(Stored items)
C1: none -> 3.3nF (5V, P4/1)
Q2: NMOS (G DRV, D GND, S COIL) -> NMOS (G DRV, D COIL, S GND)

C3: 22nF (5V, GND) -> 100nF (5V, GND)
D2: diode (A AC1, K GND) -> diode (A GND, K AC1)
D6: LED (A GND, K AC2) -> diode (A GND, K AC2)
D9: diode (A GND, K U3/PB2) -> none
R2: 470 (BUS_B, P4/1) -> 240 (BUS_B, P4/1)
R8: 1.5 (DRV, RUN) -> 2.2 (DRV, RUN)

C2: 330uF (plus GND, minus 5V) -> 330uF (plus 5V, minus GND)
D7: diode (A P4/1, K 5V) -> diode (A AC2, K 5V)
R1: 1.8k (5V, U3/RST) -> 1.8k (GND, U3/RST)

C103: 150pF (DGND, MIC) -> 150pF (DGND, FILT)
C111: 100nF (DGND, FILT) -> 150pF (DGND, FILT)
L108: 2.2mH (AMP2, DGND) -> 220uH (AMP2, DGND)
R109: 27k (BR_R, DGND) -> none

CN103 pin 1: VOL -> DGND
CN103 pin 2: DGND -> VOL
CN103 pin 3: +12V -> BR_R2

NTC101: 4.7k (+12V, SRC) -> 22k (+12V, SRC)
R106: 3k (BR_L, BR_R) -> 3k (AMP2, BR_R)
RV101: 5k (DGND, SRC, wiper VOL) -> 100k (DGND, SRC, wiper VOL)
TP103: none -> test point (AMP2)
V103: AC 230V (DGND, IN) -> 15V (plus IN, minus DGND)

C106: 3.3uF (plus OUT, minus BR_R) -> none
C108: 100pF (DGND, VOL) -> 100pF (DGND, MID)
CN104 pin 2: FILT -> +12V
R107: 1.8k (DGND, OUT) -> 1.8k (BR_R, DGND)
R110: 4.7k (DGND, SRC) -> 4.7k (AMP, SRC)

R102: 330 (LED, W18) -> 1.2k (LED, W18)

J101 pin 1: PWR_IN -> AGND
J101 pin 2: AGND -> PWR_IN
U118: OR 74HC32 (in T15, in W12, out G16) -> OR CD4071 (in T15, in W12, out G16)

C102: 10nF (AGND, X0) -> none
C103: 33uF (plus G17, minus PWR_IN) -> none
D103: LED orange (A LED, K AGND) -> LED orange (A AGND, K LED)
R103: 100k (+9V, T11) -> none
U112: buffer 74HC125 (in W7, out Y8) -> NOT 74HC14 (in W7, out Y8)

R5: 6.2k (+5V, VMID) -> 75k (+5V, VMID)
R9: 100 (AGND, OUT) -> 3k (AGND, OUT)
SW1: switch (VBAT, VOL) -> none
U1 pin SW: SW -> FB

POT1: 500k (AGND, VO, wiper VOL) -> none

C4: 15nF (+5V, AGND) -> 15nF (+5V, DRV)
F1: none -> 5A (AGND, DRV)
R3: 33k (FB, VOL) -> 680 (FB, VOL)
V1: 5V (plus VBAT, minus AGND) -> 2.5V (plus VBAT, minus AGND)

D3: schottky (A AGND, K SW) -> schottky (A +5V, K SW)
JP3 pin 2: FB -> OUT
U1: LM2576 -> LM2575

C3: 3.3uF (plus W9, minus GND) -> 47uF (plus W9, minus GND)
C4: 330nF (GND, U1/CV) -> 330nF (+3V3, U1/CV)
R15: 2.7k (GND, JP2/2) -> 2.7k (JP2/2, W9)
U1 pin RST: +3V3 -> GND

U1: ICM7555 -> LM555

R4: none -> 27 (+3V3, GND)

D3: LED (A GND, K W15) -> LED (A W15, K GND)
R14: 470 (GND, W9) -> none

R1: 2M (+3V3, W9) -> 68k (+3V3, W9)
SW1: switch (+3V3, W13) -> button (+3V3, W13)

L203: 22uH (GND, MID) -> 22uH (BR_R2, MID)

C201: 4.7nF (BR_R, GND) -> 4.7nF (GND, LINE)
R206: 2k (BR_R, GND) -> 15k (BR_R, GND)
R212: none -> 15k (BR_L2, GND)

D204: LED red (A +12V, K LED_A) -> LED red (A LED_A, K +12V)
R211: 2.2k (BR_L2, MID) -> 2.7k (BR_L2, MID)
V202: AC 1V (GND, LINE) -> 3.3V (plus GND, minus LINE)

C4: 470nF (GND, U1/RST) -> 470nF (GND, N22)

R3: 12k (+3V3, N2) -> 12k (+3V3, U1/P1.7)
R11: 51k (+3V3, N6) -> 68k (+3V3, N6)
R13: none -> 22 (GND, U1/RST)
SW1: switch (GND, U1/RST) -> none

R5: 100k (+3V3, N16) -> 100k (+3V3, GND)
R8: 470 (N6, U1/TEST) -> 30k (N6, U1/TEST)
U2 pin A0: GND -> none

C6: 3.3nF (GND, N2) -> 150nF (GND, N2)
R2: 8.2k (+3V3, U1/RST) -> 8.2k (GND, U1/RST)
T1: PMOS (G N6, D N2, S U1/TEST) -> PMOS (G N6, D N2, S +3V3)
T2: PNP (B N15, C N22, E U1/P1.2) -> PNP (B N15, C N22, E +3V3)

■ Task instructions
Nothing but the lines from the one with "C4: 330nF (GND, U1/CV) -> 330nF (+3V3, U1/CV)" through the final line of the data above should be output, exactly as written.

■ Reply to the exercise
C4: 330nF (GND, U1/CV) -> 330nF (+3V3, U1/CV)
R15: 2.7k (GND, JP2/2) -> 2.7k (JP2/2, W9)
U1 pin RST: +3V3 -> GND

U1: ICM7555 -> LM555

R4: none -> 27 (+3V3, GND)

D3: LED (A GND, K W15) -> LED (A W15, K GND)
R14: 470 (GND, W9) -> none

R1: 2M (+3V3, W9) -> 68k (+3V3, W9)
SW1: switch (+3V3, W13) -> button (+3V3, W13)

L203: 22uH (GND, MID) -> 22uH (BR_R2, MID)

C201: 4.7nF (BR_R, GND) -> 4.7nF (GND, LINE)
R206: 2k (BR_R, GND) -> 15k (BR_R, GND)
R212: none -> 15k (BR_L2, GND)

D204: LED red (A +12V, K LED_A) -> LED red (A LED_A, K +12V)
R211: 2.2k (BR_L2, MID) -> 2.7k (BR_L2, MID)
V202: AC 1V (GND, LINE) -> 3.3V (plus GND, minus LINE)

C4: 470nF (GND, U1/RST) -> 470nF (GND, N22)

R3: 12k (+3V3, N2) -> 12k (+3V3, U1/P1.7)
R11: 51k (+3V3, N6) -> 68k (+3V3, N6)
R13: none -> 22 (GND, U1/RST)
SW1: switch (GND, U1/RST) -> none

R5: 100k (+3V3, N16) -> 100k (+3V3, GND)
R8: 470 (N6, U1/TEST) -> 30k (N6, U1/TEST)
U2 pin A0: GND -> none

C6: 3.3nF (GND, N2) -> 150nF (GND, N2)
R2: 8.2k (+3V3, U1/RST) -> 8.2k (GND, U1/RST)
T1: PMOS (G N6, D N2, S U1/TEST) -> PMOS (G N6, D N2, S +3V3)
T2: PNP (B N15, C N22, E U1/P1.2) -> PNP (B N15, C N22, E +3V3)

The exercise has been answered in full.